### TASK REQUIREMENTS:
Only the lines from the top of the listing below to the line that has "turquoise light bulb [411,314,467,374]" should be echoed, with both ends kept and pictures left out.
───── THE DATA ─────
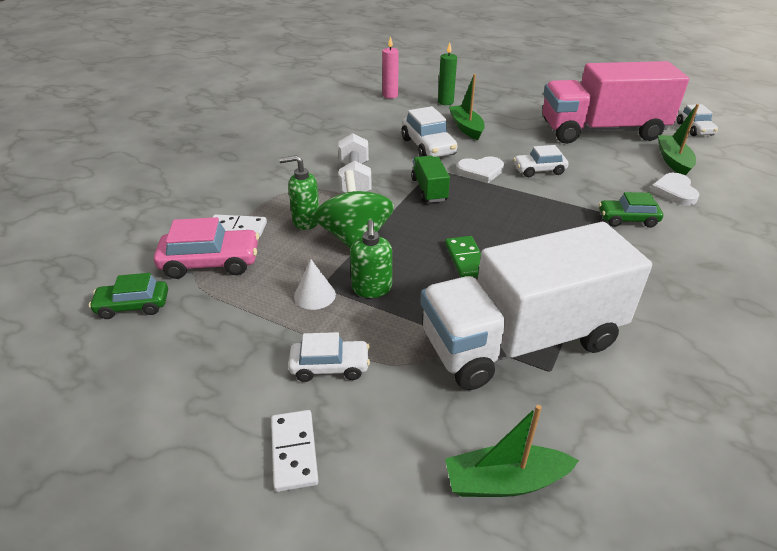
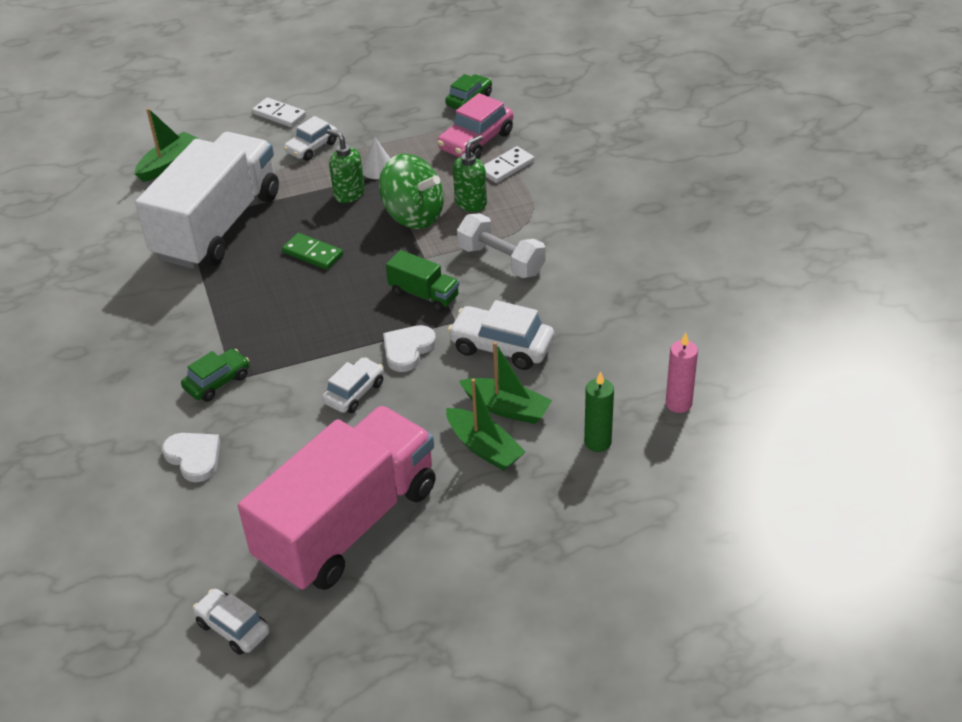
camera: 135 degrees right, 5 degrees up
green boat [658,104,699,176] -> green boat moved to [446,379,526,471]

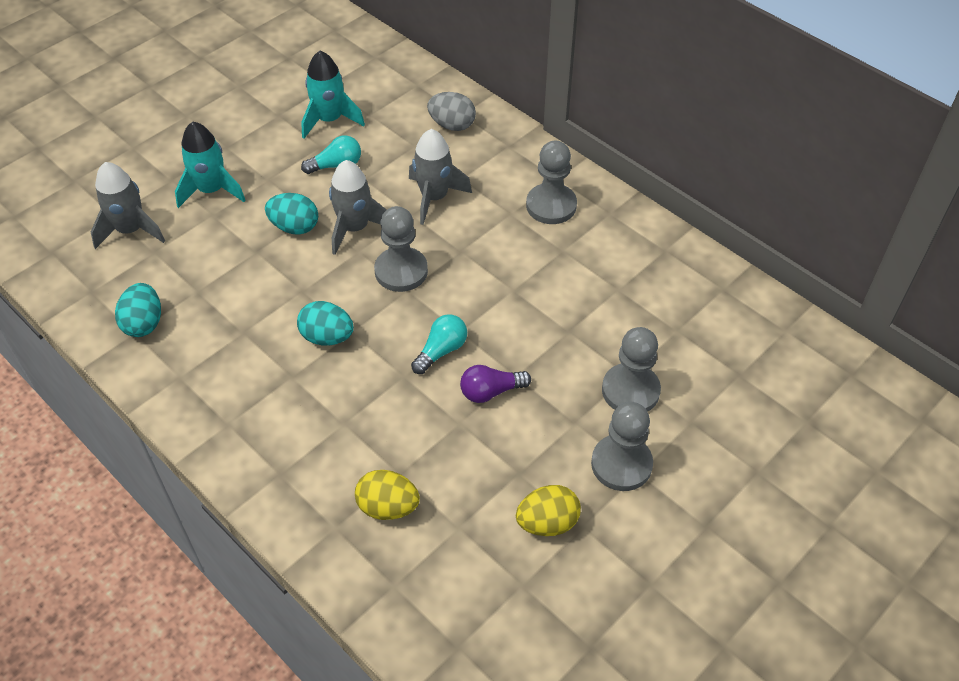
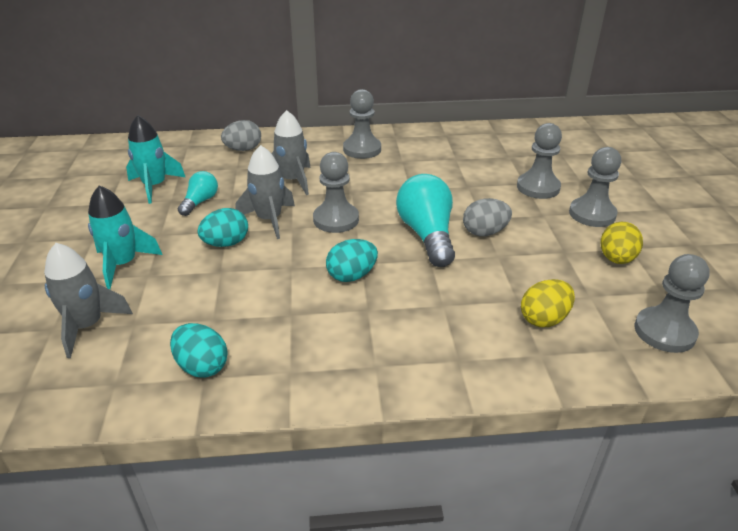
camera: 50 degrees left, 15 degrees down
turquoise light bulb [411,314,467,374] -> turquoise light bulb [396,174,455,267], size x1.82
purple light bulb [460,365,531,403] -> grey egg [463,198,512,236]
none -> grey pawn [635,254,710,353]

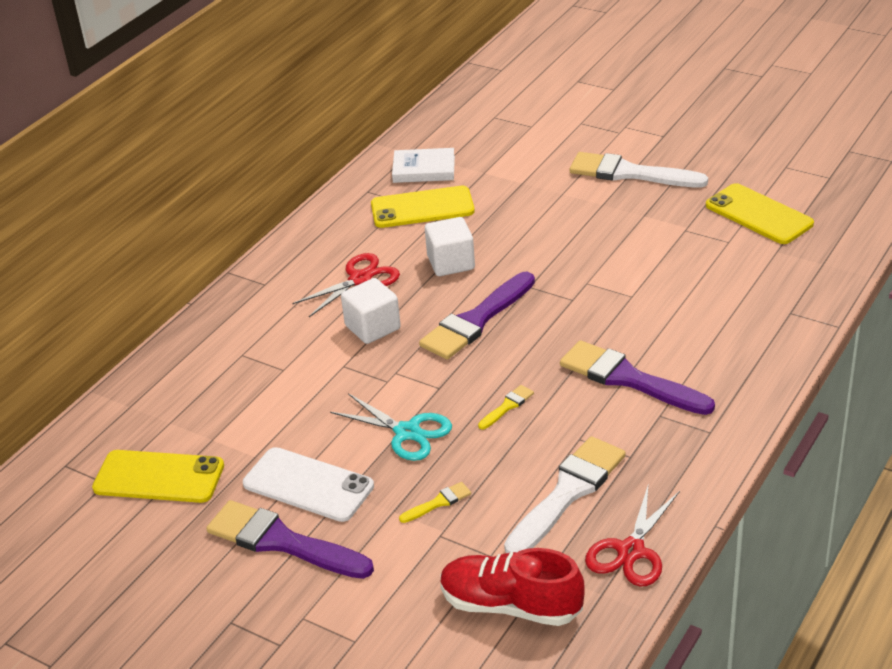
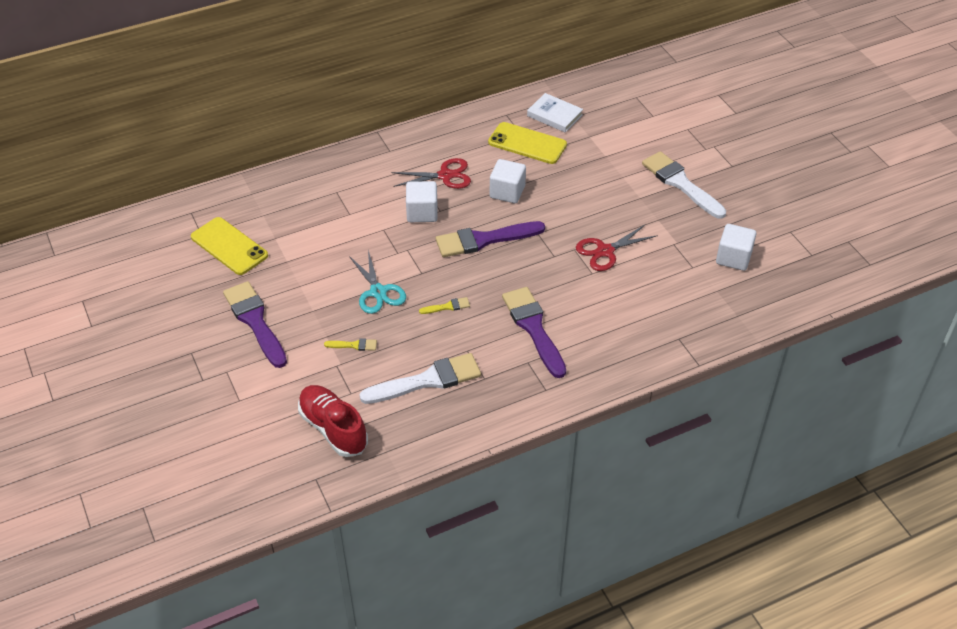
camera: 30 degrees right, 10 degrees up
white phone [243,447,374,522] -> none
red scissors [585,483,680,587] -> red scissors moved to [576,224,658,271]
yellow phone [706,183,814,244] -> white cube [716,224,756,271]

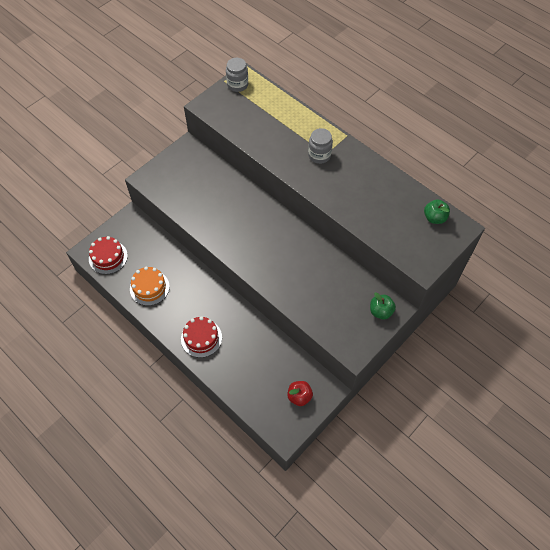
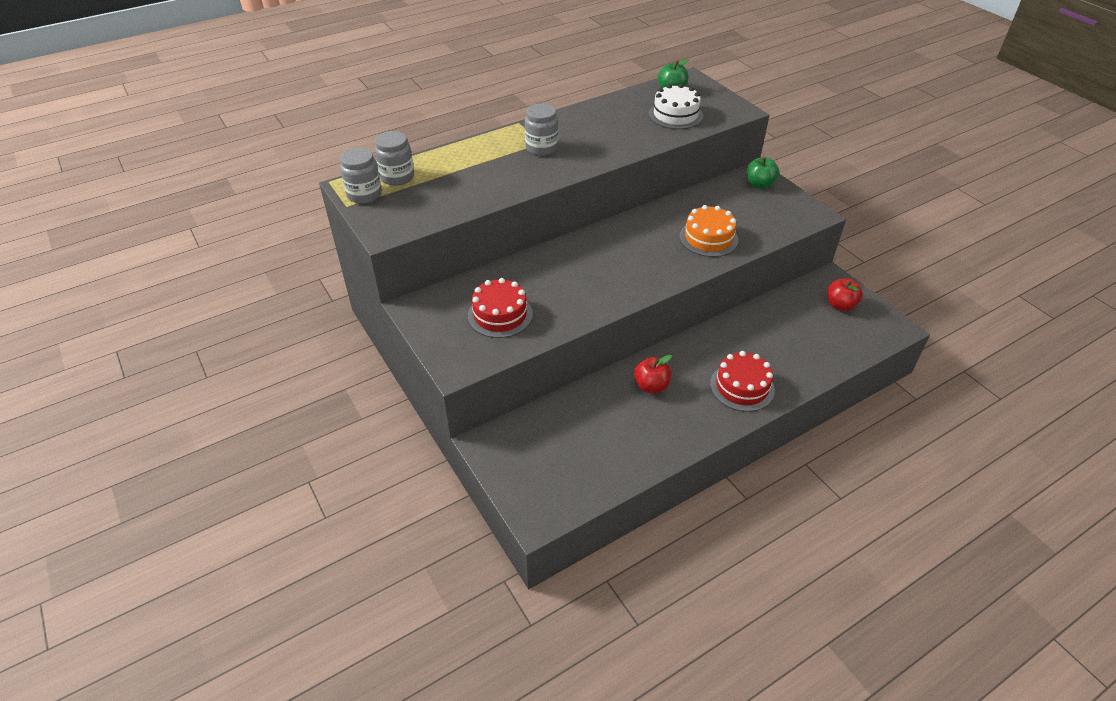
camera: 75 degrees left, 15 degrees down
red cake [89,236,128,274] -> red cake moved to [468,278,533,338]
orange cake [130,267,170,306] -> orange cake moved to [679,205,738,257]
none -> grey jar [375,131,414,186]
none -> red apple [634,355,672,393]
none -> white cake [649,84,703,129]

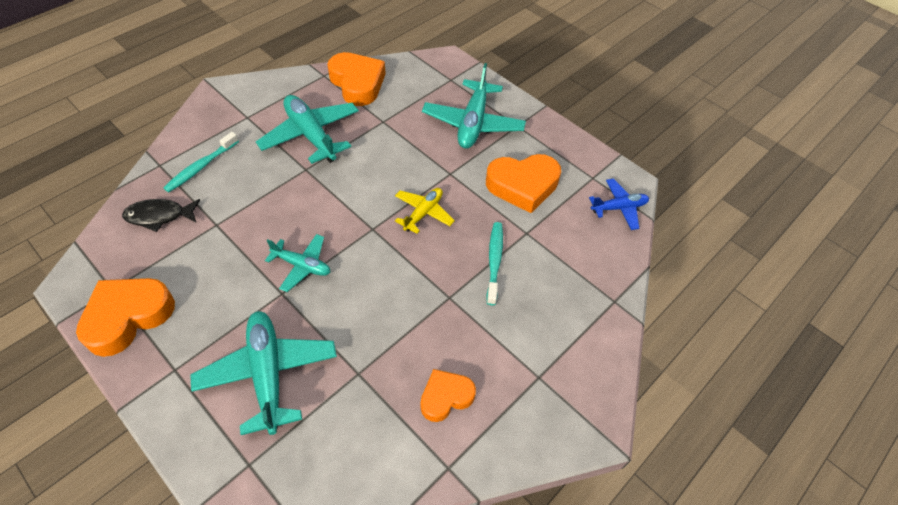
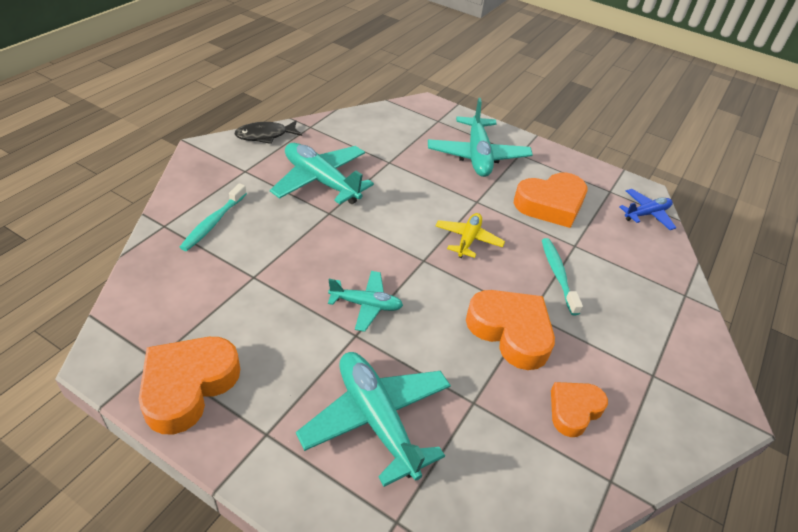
camera: 15 degrees left, 10 degrees down
black fish [122,199,200,232] -> black fish moved to [235,121,302,144]
orange heart [327,52,386,106] -> orange heart moved to [466,290,555,370]

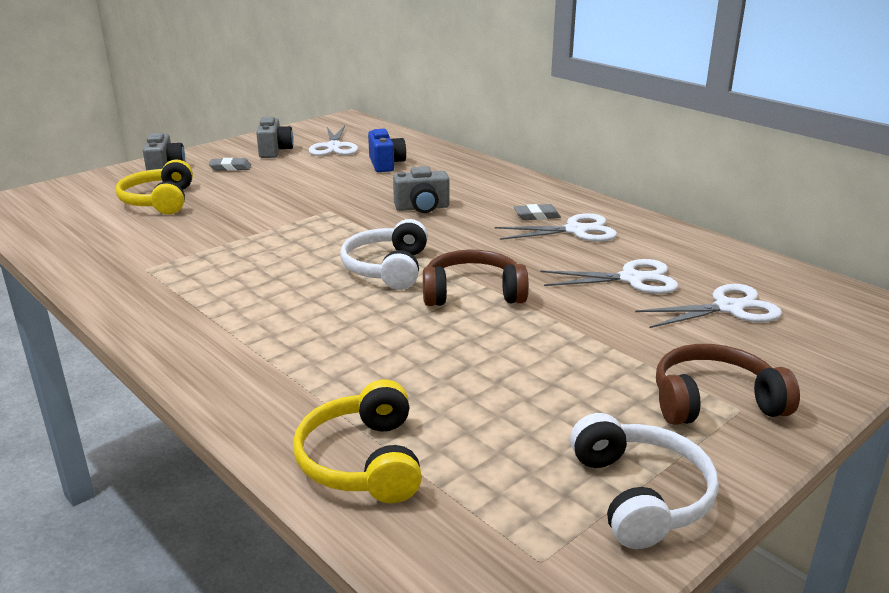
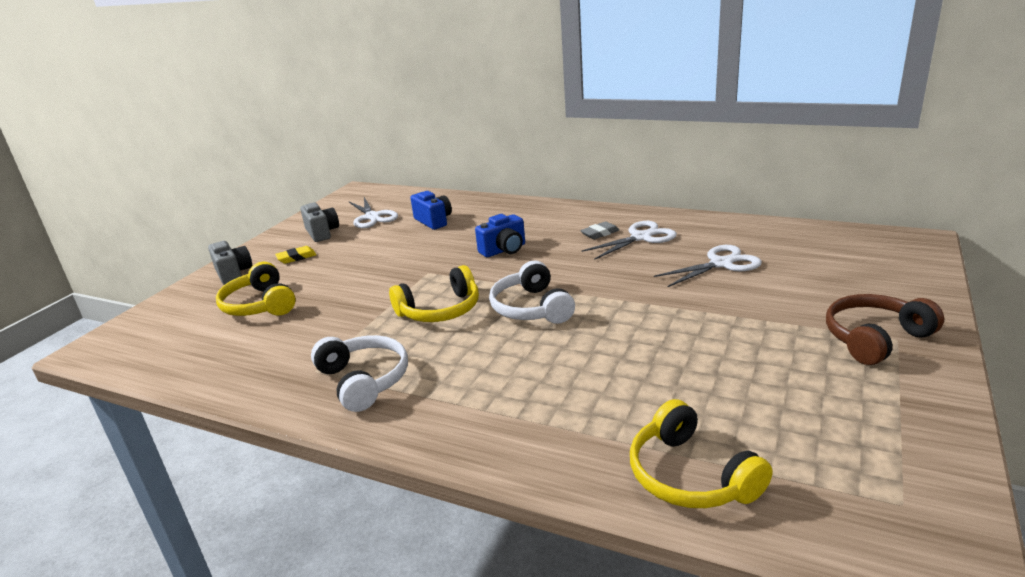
camera: 20 degrees left, 0 degrees up
grey eraser [209,158,251,171] -> yellow eraser [275,246,316,264]
grey camera [393,166,449,213] -> blue camera [475,214,525,257]
brown headphones [423,250,529,306] -> none
white headphones [570,413,719,549] -> white headphones moved to [311,335,408,412]
white scissors [635,284,782,328] -> none
none -> yellow headphones [389,265,479,322]

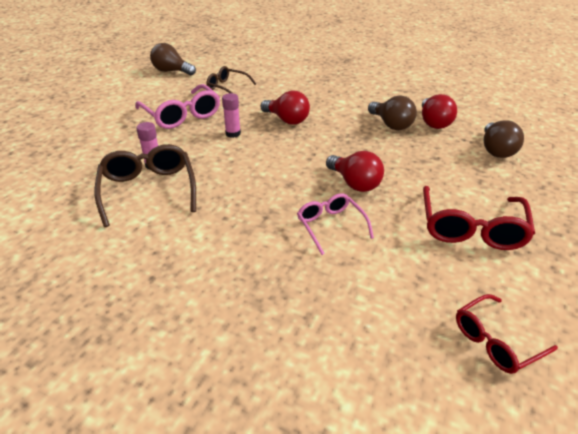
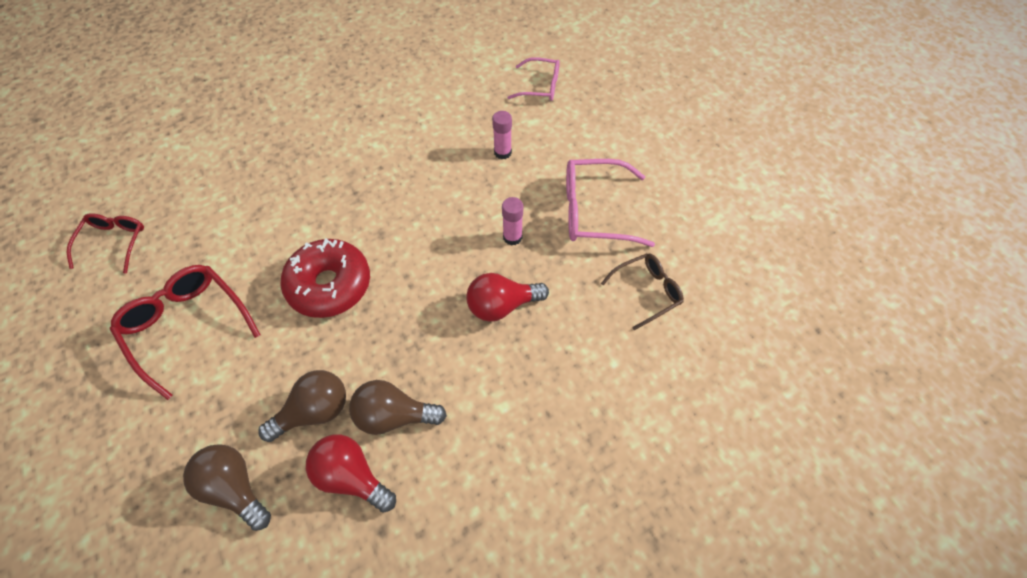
camera: 125 degrees right, 20 degrees up
brown glasses [95,144,196,227] -> none
brown light bulb [150,43,196,75] -> brown light bulb moved to [259,370,346,442]
pink glasses [297,193,374,255] -> pink glasses moved to [507,57,560,101]
red light bulb [326,151,384,192] -> red donut [281,238,370,318]

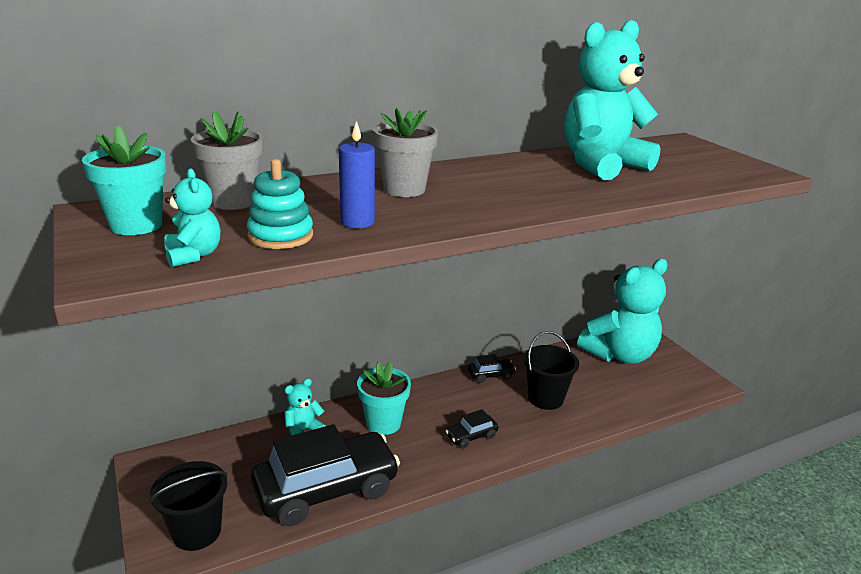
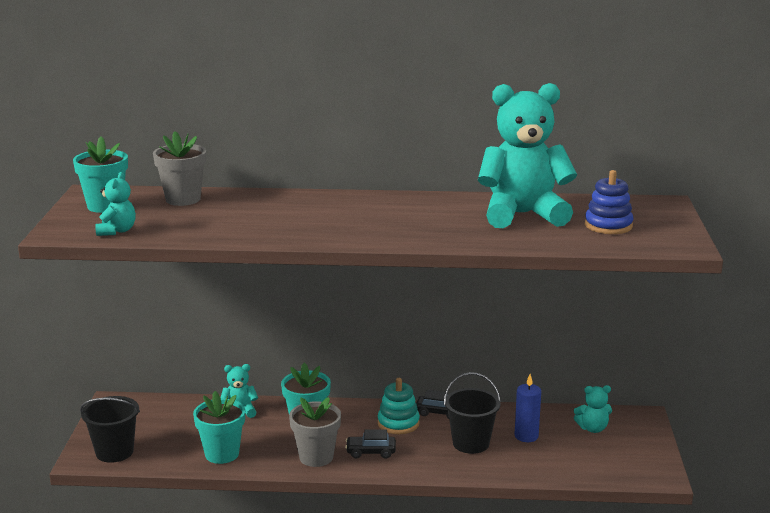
camera: 30 degrees right, 5 degrees down
turquoise stacking toy [247,159,313,249] -> turquoise stacking toy moved to [378,378,420,434]
black car [251,424,400,526] -> turquoise flower pot [193,391,245,464]
blue candle [339,121,375,228] -> blue candle moved to [515,374,541,442]
grey flower pot [373,108,438,197] -> grey flower pot moved to [289,397,341,467]
turquoise teddy bear [577,259,668,364] -> turquoise teddy bear [574,385,612,433], size x0.44
none -> blue stacking toy [585,170,634,234]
─────
### RESPONSE AREA:
camera: 135 degrees right, 5 degrees up
green boat [658,104,699,176] -> green boat moved to [446,379,526,471]

camera: 50 degrees left, 15 degrees down
turquoise light bulb [411,314,467,374] -> turquoise light bulb [396,174,455,267], size x1.82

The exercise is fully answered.